### Instructions for the task:
What are the lines, word for word, from the line with "C115: 47nF (+12V, GND) -> 47nF (+24V, GND)" up to and including the line with "C110: 2.2uF (+12V, +24V) -> none" in the records below? Omit the pictures.
*** Exercise material ***
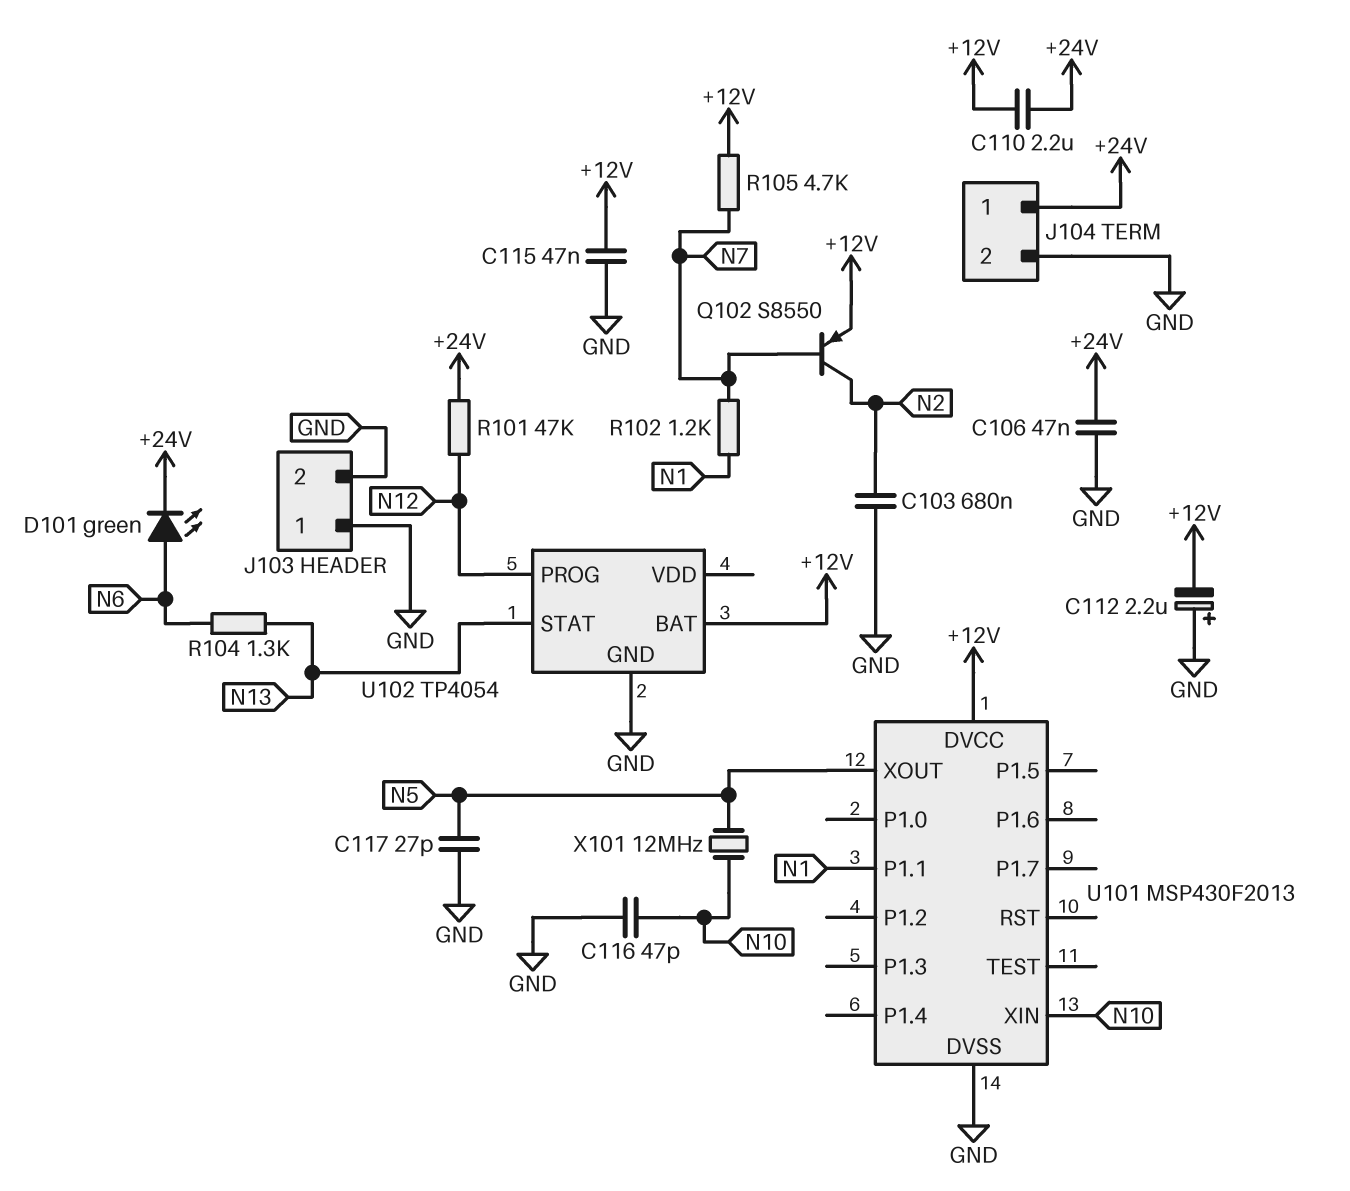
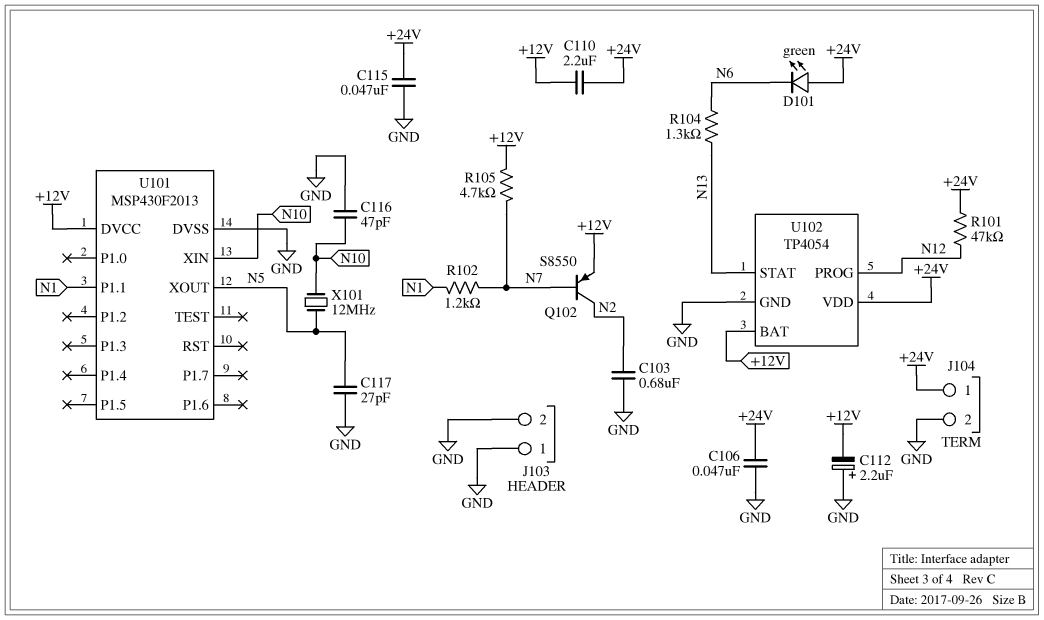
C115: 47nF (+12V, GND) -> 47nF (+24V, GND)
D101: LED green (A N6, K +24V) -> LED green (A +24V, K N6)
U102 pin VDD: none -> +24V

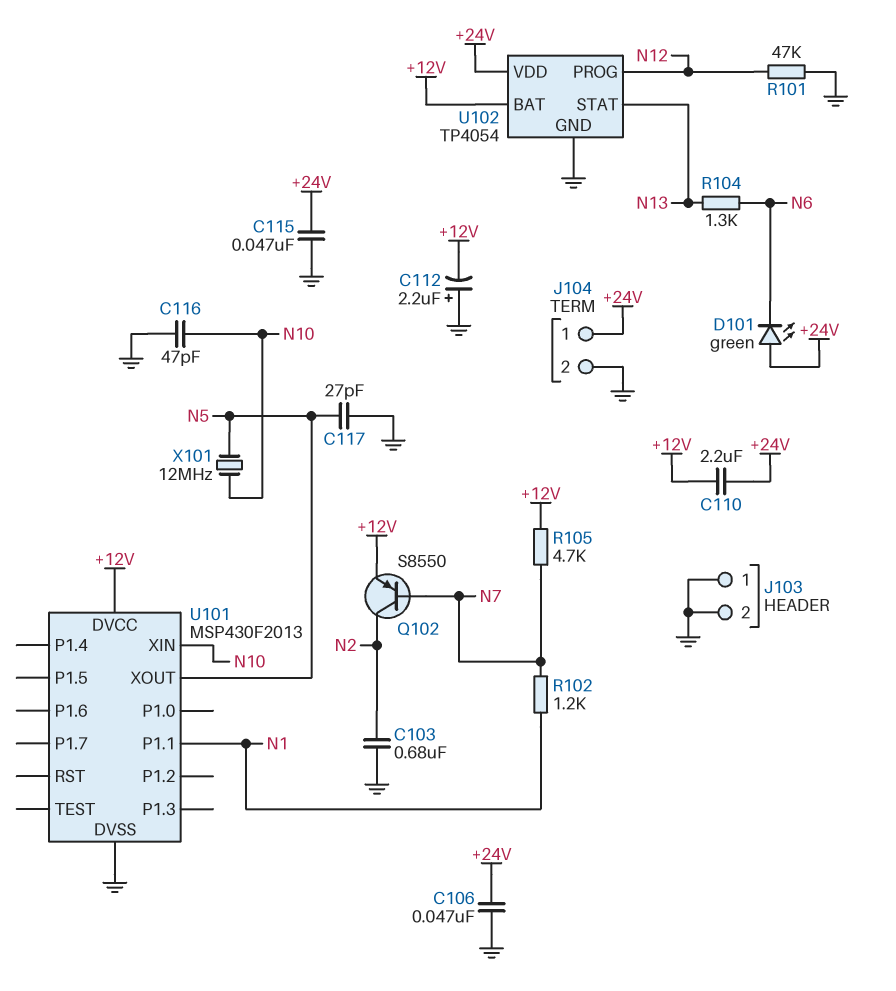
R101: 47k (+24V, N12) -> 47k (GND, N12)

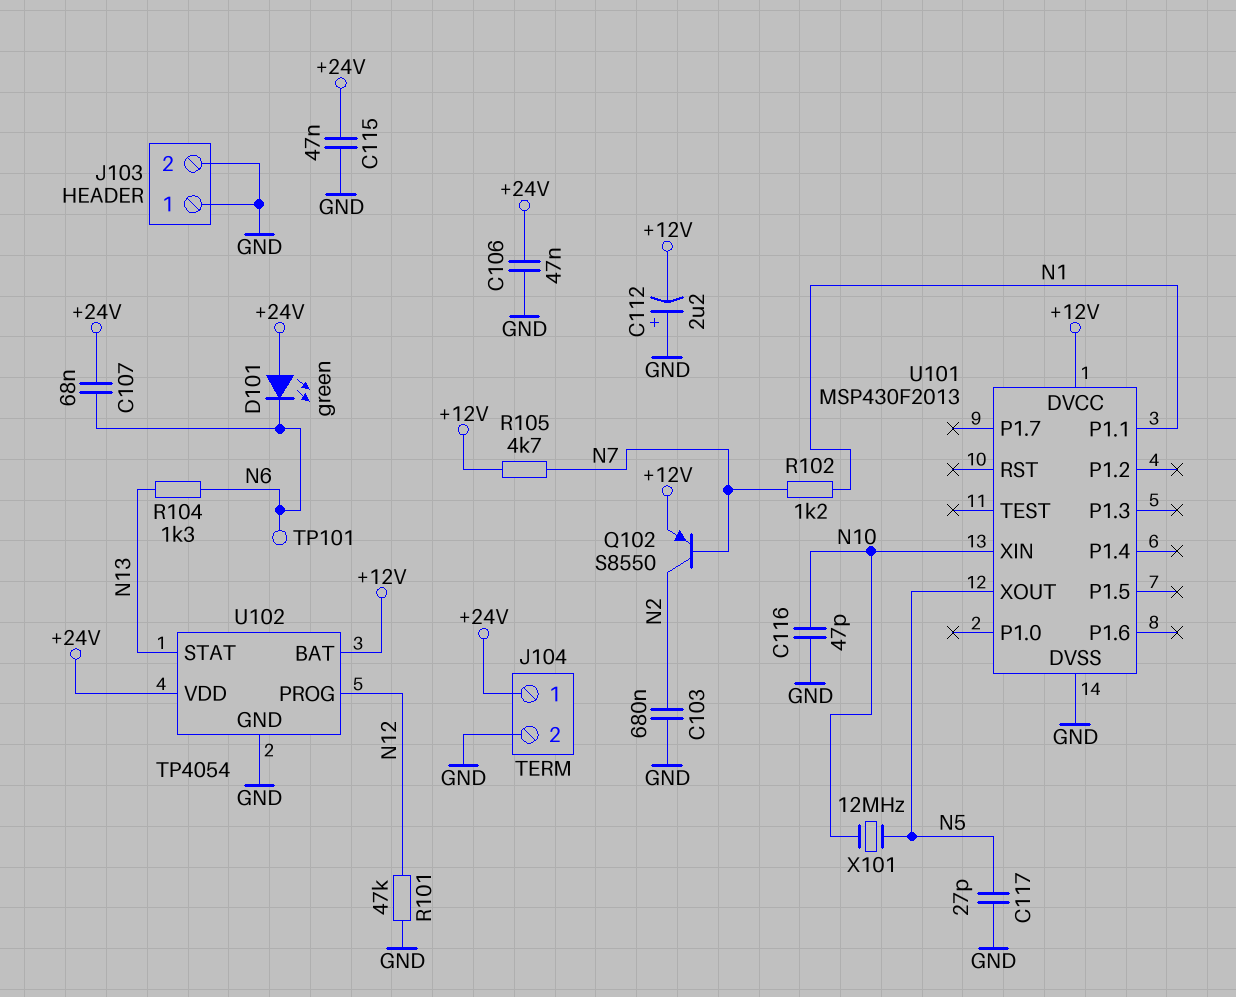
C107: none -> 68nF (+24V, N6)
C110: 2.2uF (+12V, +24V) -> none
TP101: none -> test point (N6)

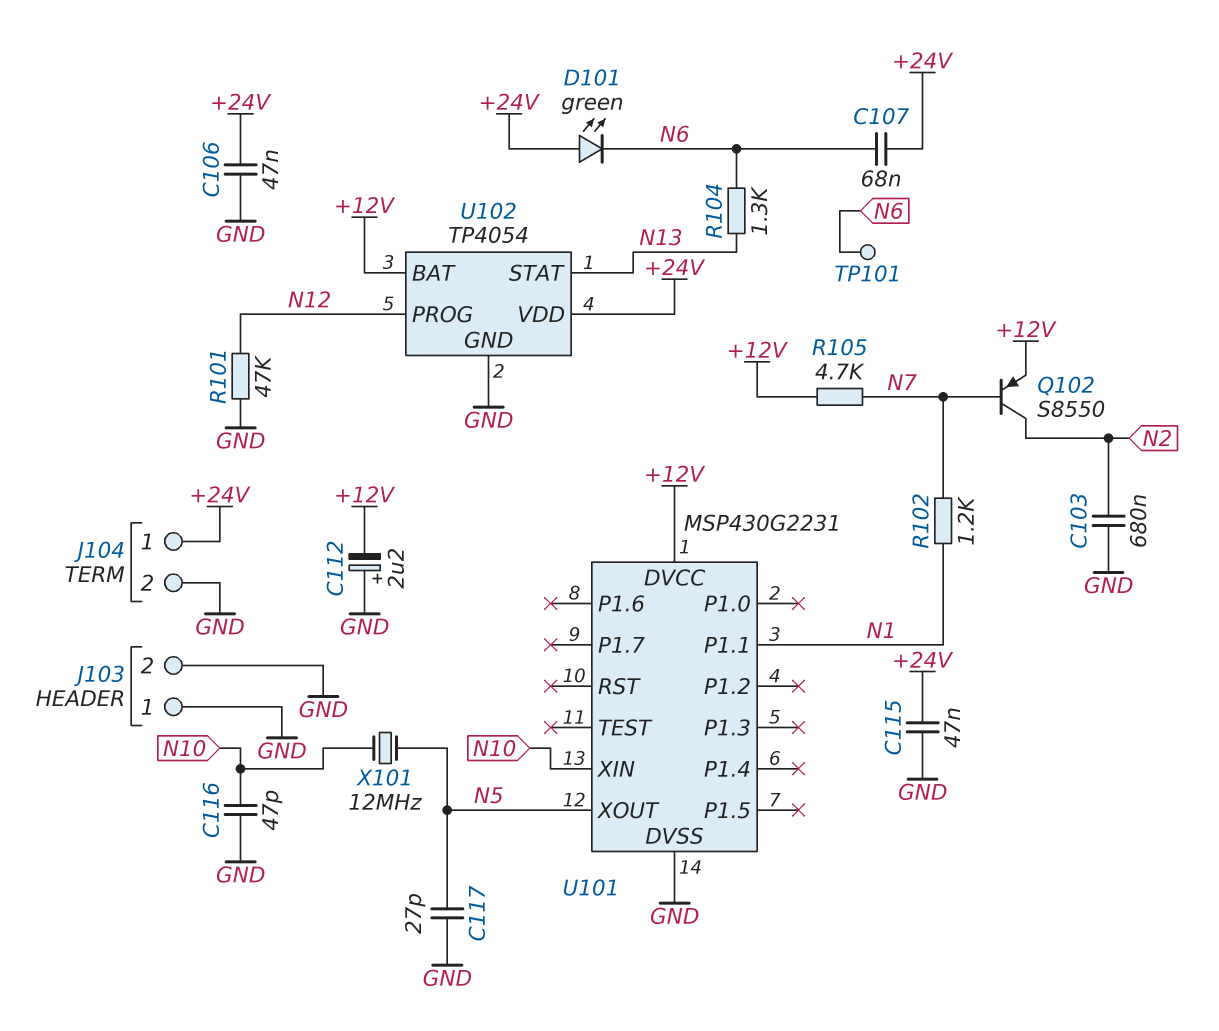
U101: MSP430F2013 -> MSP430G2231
*** End of Exercise material ***
*** Exercise material ***
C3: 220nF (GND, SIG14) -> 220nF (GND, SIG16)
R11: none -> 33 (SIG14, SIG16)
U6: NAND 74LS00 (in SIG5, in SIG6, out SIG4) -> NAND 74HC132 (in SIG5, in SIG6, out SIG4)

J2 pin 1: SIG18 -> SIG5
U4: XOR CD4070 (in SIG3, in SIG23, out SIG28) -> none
*** End of Exercise material ***
*** Exercise material ***
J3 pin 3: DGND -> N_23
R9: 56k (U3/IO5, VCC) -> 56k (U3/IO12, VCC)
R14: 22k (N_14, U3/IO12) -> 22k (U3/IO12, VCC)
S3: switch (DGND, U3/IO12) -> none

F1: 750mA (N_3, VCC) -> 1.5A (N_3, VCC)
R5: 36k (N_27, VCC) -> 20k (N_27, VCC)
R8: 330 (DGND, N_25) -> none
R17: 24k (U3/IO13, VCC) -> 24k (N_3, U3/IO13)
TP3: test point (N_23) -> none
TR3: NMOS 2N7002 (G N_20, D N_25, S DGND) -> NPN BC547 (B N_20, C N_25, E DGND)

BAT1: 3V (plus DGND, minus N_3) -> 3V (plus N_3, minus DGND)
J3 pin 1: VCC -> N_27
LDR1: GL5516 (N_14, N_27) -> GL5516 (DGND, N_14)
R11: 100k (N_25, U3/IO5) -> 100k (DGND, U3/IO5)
*** End of Exercise material ***
### Reply to the task:
C115: 47nF (+12V, GND) -> 47nF (+24V, GND)
D101: LED green (A N6, K +24V) -> LED green (A +24V, K N6)
U102 pin VDD: none -> +24V

R101: 47k (+24V, N12) -> 47k (GND, N12)

C107: none -> 68nF (+24V, N6)
C110: 2.2uF (+12V, +24V) -> none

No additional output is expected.